START Data listing

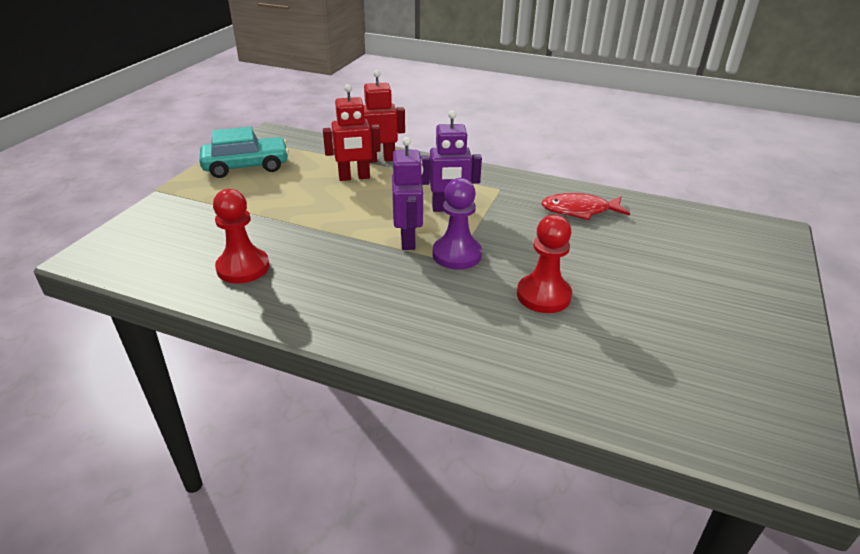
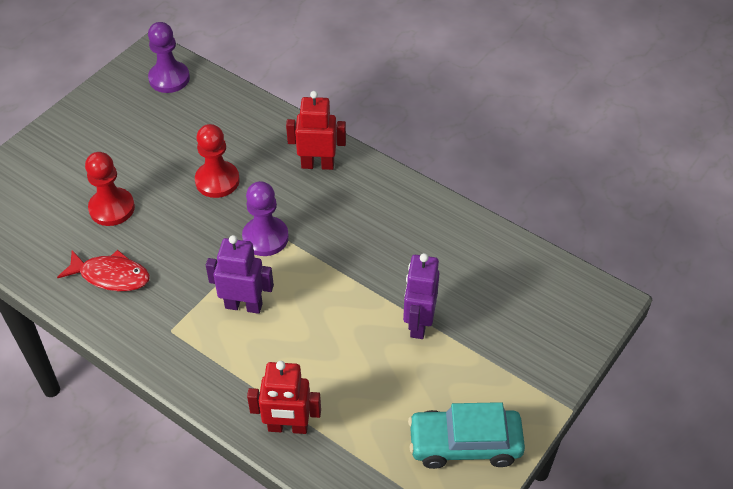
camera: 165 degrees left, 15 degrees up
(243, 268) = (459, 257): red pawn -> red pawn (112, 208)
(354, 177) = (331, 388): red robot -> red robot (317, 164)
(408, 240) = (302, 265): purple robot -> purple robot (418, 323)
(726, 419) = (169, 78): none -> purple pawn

END Data listing
START Data listing

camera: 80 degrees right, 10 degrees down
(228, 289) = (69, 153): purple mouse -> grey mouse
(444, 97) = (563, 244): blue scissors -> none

END Data listing
START Data listing

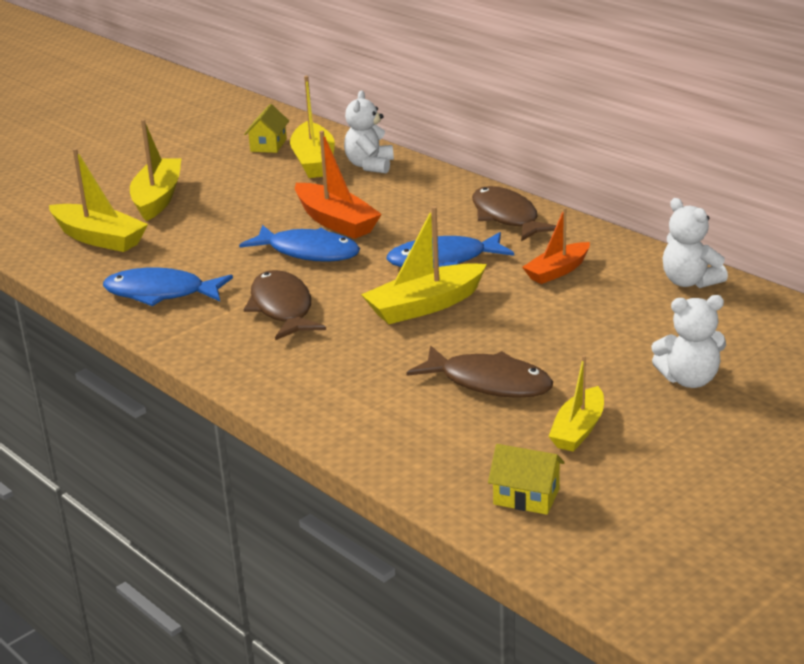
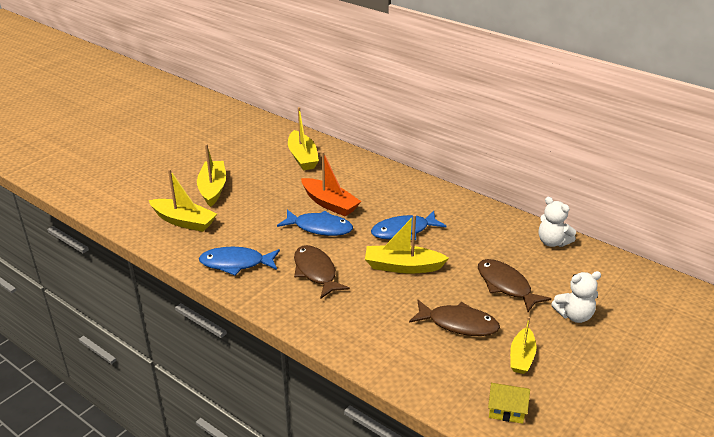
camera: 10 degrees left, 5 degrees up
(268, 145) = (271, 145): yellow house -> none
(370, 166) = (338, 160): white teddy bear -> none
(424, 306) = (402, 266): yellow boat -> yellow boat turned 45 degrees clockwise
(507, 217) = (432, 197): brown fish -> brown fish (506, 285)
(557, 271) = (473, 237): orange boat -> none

END Data listing

**Task directions**. Of all the entries above, retype exactly the lines from the line with "camera: 10 degrees left, 5 degrees up" to the line with "(557, 271) = (473, 237): orange boat -> none", both included, and no others.

**Task result**.
camera: 10 degrees left, 5 degrees up
(268, 145) = (271, 145): yellow house -> none
(370, 166) = (338, 160): white teddy bear -> none
(424, 306) = (402, 266): yellow boat -> yellow boat turned 45 degrees clockwise
(507, 217) = (432, 197): brown fish -> brown fish (506, 285)
(557, 271) = (473, 237): orange boat -> none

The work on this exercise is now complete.